··· Rows
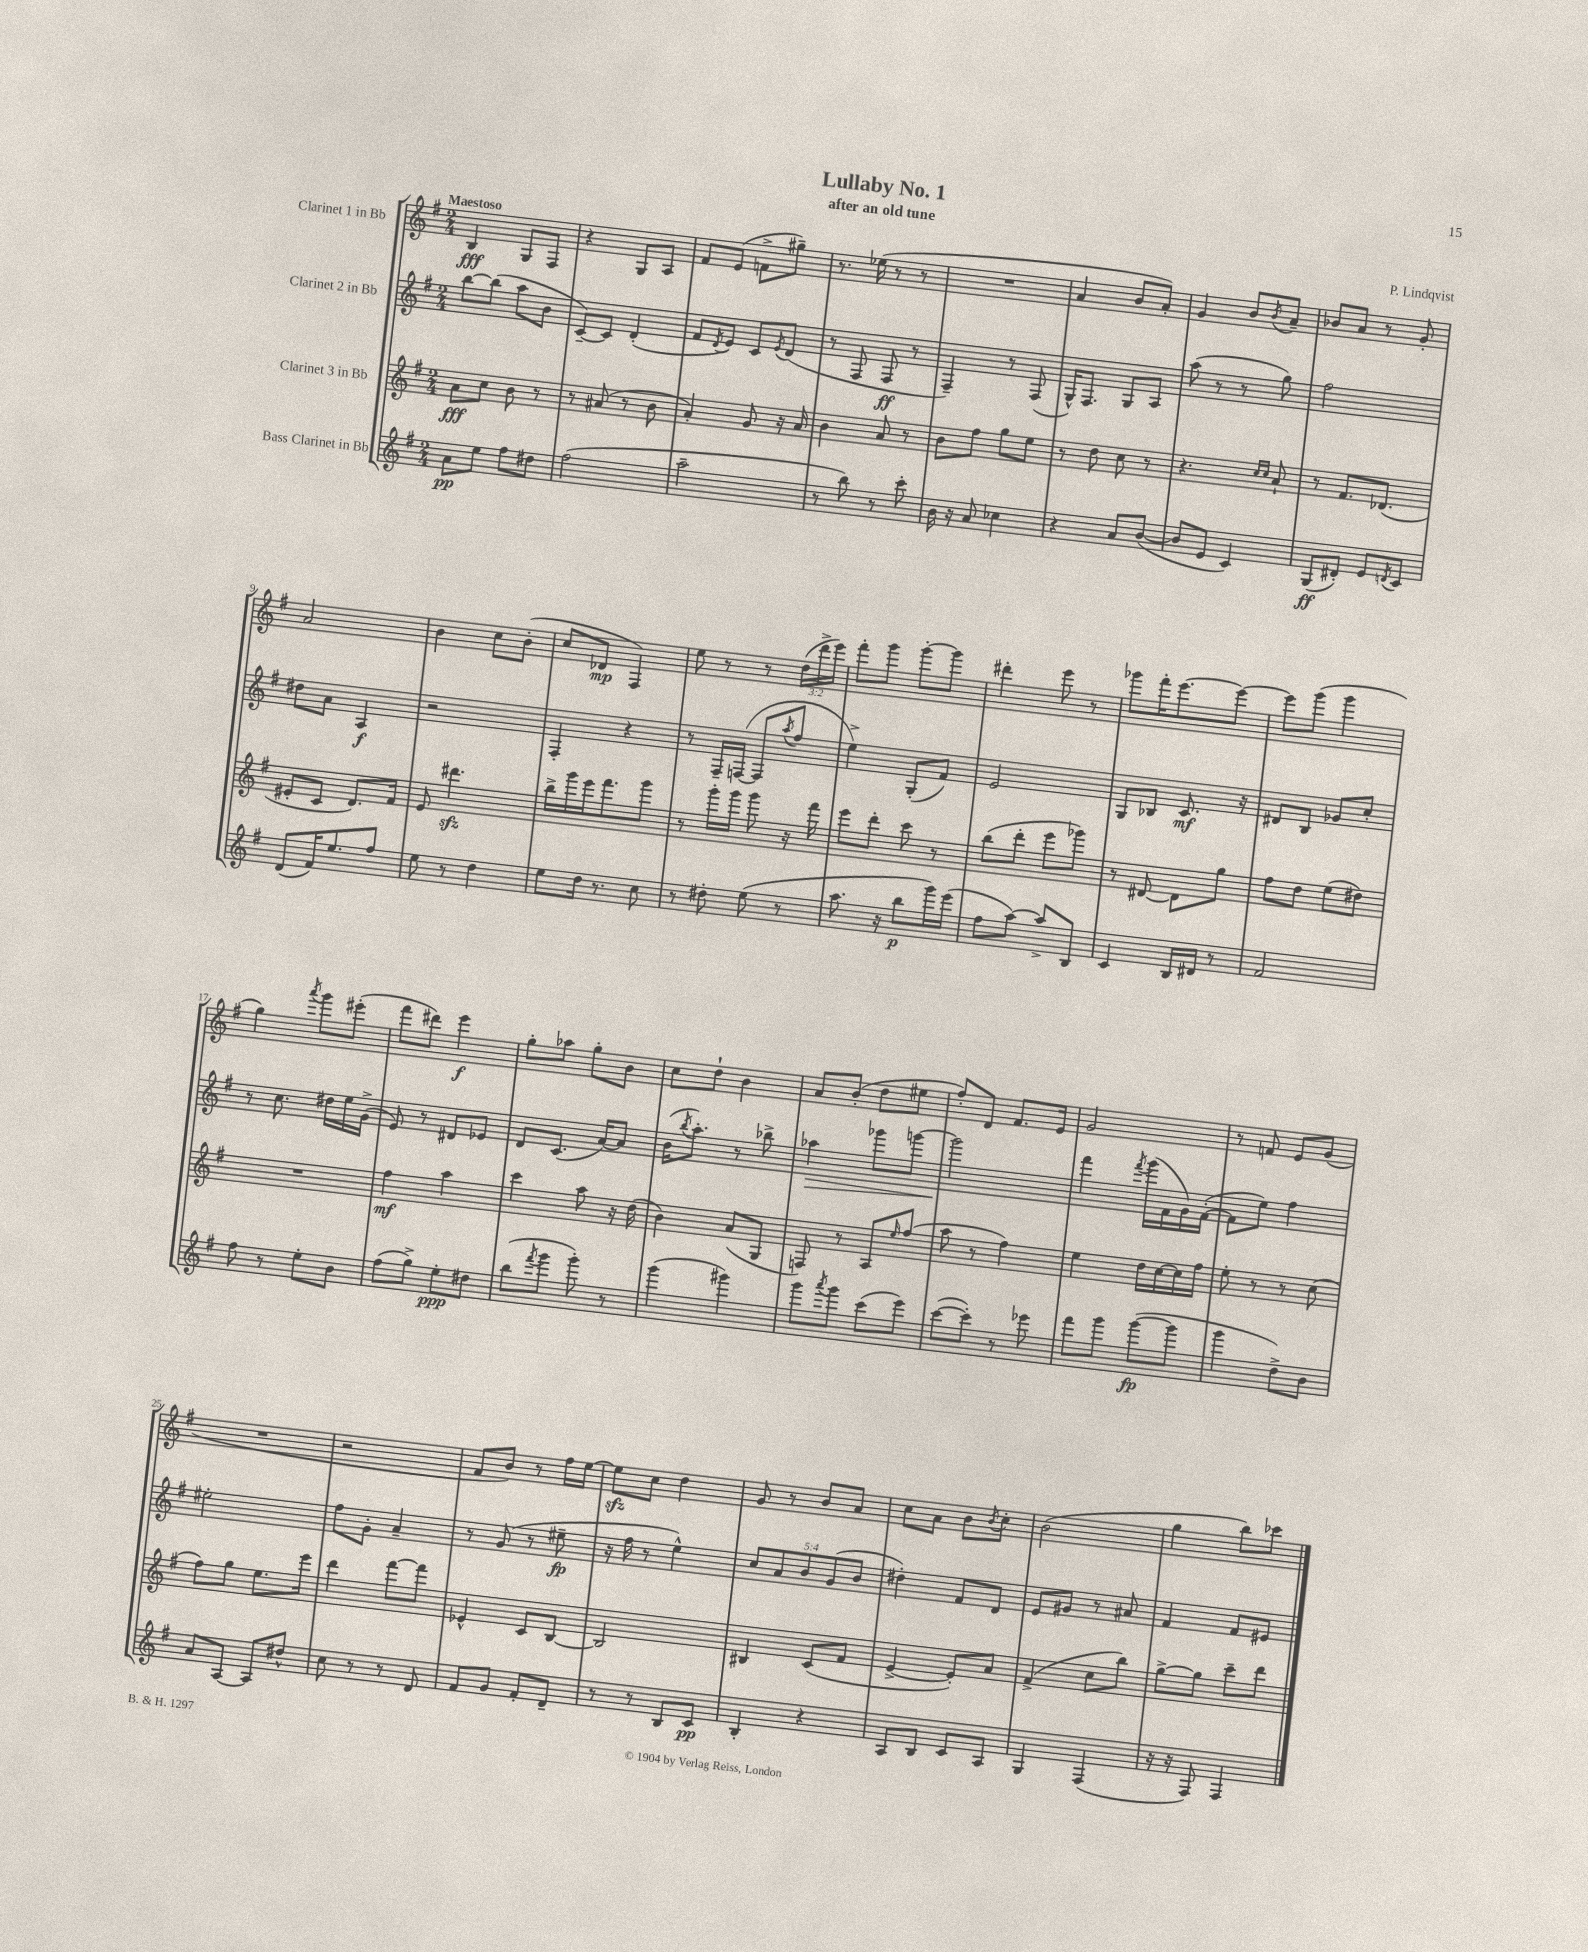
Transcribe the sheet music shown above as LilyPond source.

\header { title = "Lullaby No. 1" composer = "P. Lindqvist" subtitle = "after an old tune" }
<<
\new StaffGroup <<
\new Staff = "s0" \with { instrumentName = "Clarinet 1 in Bb" } {
    \clef treble \key g \major \numericTimeSignature \time 2/4 \override Staff.TupletNumber.text = #tuplet-number::calc-fraction-text \tempo "Maestoso"
    b4\fff g8 fis8 |
    r4 g8 a8 |
    fis'8 e'8( f'8-> gis''8--) |
    r8. ees''16( r8 r8 |
    R2 |
    a'4 b'8 a'8-.) |
    g'4 b'8 \acciaccatura { b'8 } a'8-- |
    bes'8 a'8 r8 g'8-. |
    a'2 |
    b'4 c''8 b'8-.( |
    c''8 des'8\mp fis4) |
    e''8 r8 r8 \tuplet 3/2 { d''16( d'''16-> e'''16) } |
    fis'''8-. g'''8 g'''8~-. g'''8 |
    dis'''4-. e'''8 r8 |
    ges'''8 fis'''16-. e'''8.~ e'''8~ |
    e'''8 g'''8( g'''4 |
    g''4) \acciaccatura { a'''8 } g'''8 eis'''8-.( |
    fis'''8 dis'''8) e'''4\f |
    g''8-. aes''8 g''8-. b'8 |
    c''8 d''8-! b'4 |
    a'8 b'8-.( d''8 eis''8 |
    fis''8-.) d'8 fis'8. e'16 |
    g'2 |
    r8 f'8 e'8 g'8( |
    R2 |
    r2 |
    fis'8 b'8) r8 fis''16 e''16~ |
    e''8\sfz c''8 d''4 |
    g'8 r8 b'8 a'8 |
    c''8 a'8 b'8 \acciaccatura { b'8 } c''8-. |
    b'2( |
    g''4 b''8) ces'''8 \bar "|." |
}
\new Staff = "s1" \with { instrumentName = "Clarinet 2 in Bb" } {
    \clef treble \key g \major \numericTimeSignature \time 2/4 \override Staff.TupletNumber.text = #tuplet-number::calc-fraction-text
    b''8~ b''8( a''8 b'8 |
    c'8~--) c'8 d'4-.( |
    fis'8 \acciaccatura { d'8 } e'8) c'8 \acciaccatura { e'8 } d'8( |
    r8 fis8 fis8\ff r8 |
    fis4--) r8 fis8( |
    g16-^) fis8. g8 a8 |
    a''8( r8 r8 g''8) |
    fis''2 |
    dis''8 a'8 a4\f |
    r2 |
    fis4-. r4 |
    r8 fis16-- f16~( f8 \acciaccatura { a''8 } fis''8 |
    e''4->) g8-.( fis'8) |
    e'2 |
    g8 bes8 c'8.\mf r16 |
    dis'8 b8 ges'8 c''8-. |
    r8 c''8. dis''16 e''16 g'16->( |
    e'8) r8 dis'8 ees'8 |
    d'8 c'8.( a'16~) a'8 |
    b'16( \acciaccatura { b''8 } a''8.-.) r8 bes''8-> |
    aes''4\> ges'''8 g'''8~ |
    g'''2\! |
    fis'''4 \acciaccatura { fis'''8 } g'''16( fis'16 g'16) fis'16~-.( |
    fis'8 e''8) fis''4 |
    eis''2-. |
    fis''8 g'8-. a'4-- |
    r8 g'8( r8 eis''8--\fp |
    r16 fis''16 r8 e''4-^) |
    \tuplet 5/4 { c''8 a'8 b'8 g'8( b'8 } |
    dis''4-.) fis'8 d'8 |
    e'8 gis'8 r8 ais'8 |
    fis'4 fis'8 eis'8 \bar "|." |
}
\new Staff = "s2" \with { instrumentName = "Clarinet 3 in Bb" } {
    \clef treble \key g \major \numericTimeSignature \time 2/4
    a'8\fff c''8 b'8 r8 |
    r8 ais'8( r8 b'8 |
    a'4-.) g'8 r16 a'16 |
    b'4 a'8 r8 |
    b'8 fis''8 g''8 e''8 |
    r8 d''8 c''8 r8 |
    r4. \grace { c''16 c''16 } a'8-! |
    r8 fis'8. des'8.( |
    eis'8-. c'8 d'8.) fis'16 |
    e'8 dis'''4.\sfz |
    b''16-> g'''16 e'''16 fis'''8. g'''8 |
    r8 g'''16-. g'''16 g'''8 r16 fis'''16 |
    e'''8 d'''8-. c'''8 r8 |
    b''8( d'''8-. e'''8 ges'''8) |
    r8 dis'8~ dis'8 g''8 |
    fis''8 d''8 e''8( dis''8) |
    R2 |
    fis''4\mf a''4 |
    c'''4 a''8 r16 d''16( |
    b'4) a'8( g8 |
    f8) r8 a8 \grace { e''16 } fis''8( |
    a''8 r8 fis''4) |
    e''4 d''16 c''16~ c''16 fis''16 |
    e''8-. r8 r8 c''8( |
    fis''8) g''8 e''8. e'''16 |
    d'''4 fis'''8~ fis'''8 |
    ees'4-^ c'8 b8~ |
    b2 |
    bis4 c'8( fis'8 |
    e'4~-> e'8-.) a'8 |
    fis'4->( c''8 b''8) |
    g''8~-> g''8 c'''8-- d'''8 \bar "|." |
}
\new Staff = "s3" \with { instrumentName = "Bass Clarinet in Bb" } {
    \clef treble \key g \major \numericTimeSignature \time 2/4
    a'8\pp e''8 fis''8 dis''8 |
    fis''2( |
    a''2-- |
    r8 b''8) r8 c'''8-. |
    b'16 r16 a'8 ces''4 |
    r4 a'8 b'8~( |
    b'8 e'8 c'4) |
    g8\ff( dis'8-.) e'8 \acciaccatura { d'8 } c'8 |
    d'8( fis'16) e''8. fis''8 |
    e''8 r8 d''4 |
    e''8 d''16 r8. c''8 |
    r8 dis''8-. e''8( r8 |
    a''8. r16 b''8\p g'''16) e'''16( |
    fis''8 a''8~) a''8-> b8 |
    c'4 b16 dis'16 r8 |
    fis'2 |
    fis''8 r8 e''8-. b'8 |
    fis''8( g''8->) e''8-.\ppp dis''8 |
    b''8( \acciaccatura { fis'''8 } g'''8 g'''8-.) r8 |
    g'''4( gis'''4) |
    g'''8 \acciaccatura { a'''8 } g'''8 c'''8( e'''8) |
    c'''8~( c'''8-.) r8 ees'''8 |
    fis'''8 g'''8 g'''8~\fp( g'''8 |
    g'''4 d''8->) b'8 |
    a'8 a8~ a8 dis''8-^ |
    c''8 r8 r8 d'8 |
    fis'8 g'8 fis'8-. d'8-- |
    r8 r8 b8 c'8\pp |
    b4-. r4 |
    a8 b8 c'8 a8 |
    g4 fis4( |
    r16 r16 fis8) fis4 \bar "|." |
}
>>
>>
······
**Aim:** Please count the lines in the rows above that contain the string "TupletNumber", and reply with that number only.

**Completed exercise:** 2